**Data under study:**

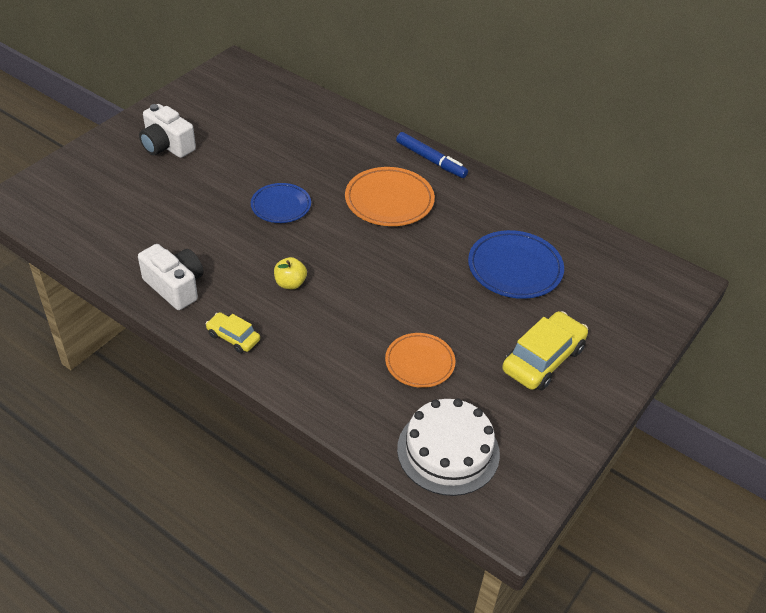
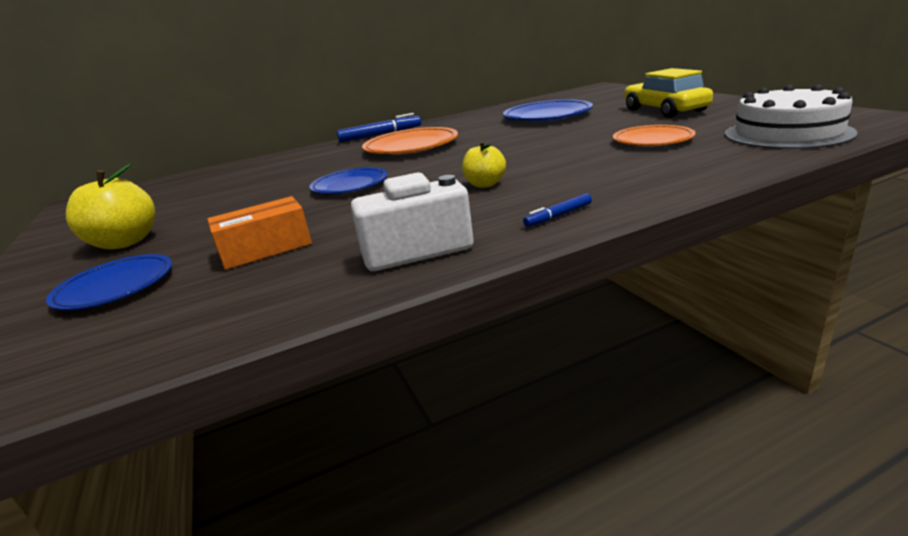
camera: 55 degrees left, 20 degrees down
(114, 183) = (115, 287): none -> blue plate
(167, 146) = (125, 242): white camera -> yellow apple
(167, 219) = (266, 249): none -> orange box
(233, 337) = (558, 216): yellow car -> blue marker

**What you should do:** The answer must be an exact reproduction of the records, with every picture left out.

**Response to the task:**
camera: 55 degrees left, 20 degrees down
(114, 183) = (115, 287): none -> blue plate
(167, 146) = (125, 242): white camera -> yellow apple
(167, 219) = (266, 249): none -> orange box
(233, 337) = (558, 216): yellow car -> blue marker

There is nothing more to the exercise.